» What is needed: In every row below, change "semicircle" to "half circle" and leave everything else as it is. Leave out the picture lines when you write the rows again.

==== Record excerpts ====

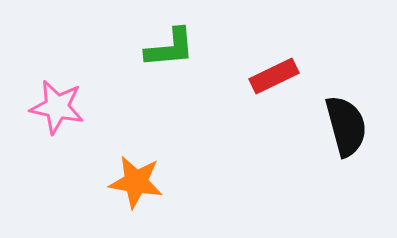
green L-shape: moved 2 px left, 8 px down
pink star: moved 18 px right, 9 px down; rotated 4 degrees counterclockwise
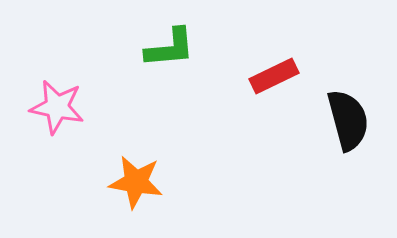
black semicircle: moved 2 px right, 6 px up
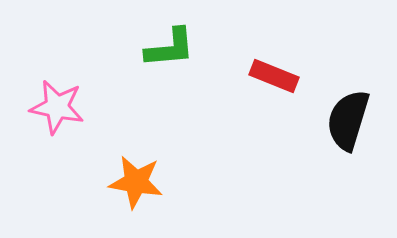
red rectangle: rotated 48 degrees clockwise
black semicircle: rotated 148 degrees counterclockwise
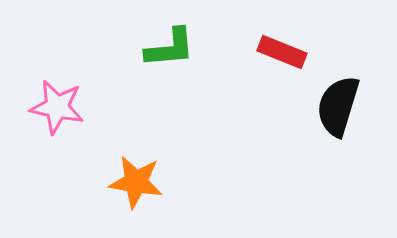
red rectangle: moved 8 px right, 24 px up
black semicircle: moved 10 px left, 14 px up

====

» Expected output:
green L-shape: moved 2 px left, 8 px down
pink star: moved 18 px right, 9 px down; rotated 4 degrees counterclockwise
black half circle: moved 2 px right, 6 px up
red rectangle: rotated 48 degrees clockwise
black half circle: rotated 148 degrees counterclockwise
red rectangle: moved 8 px right, 24 px up
black half circle: moved 10 px left, 14 px up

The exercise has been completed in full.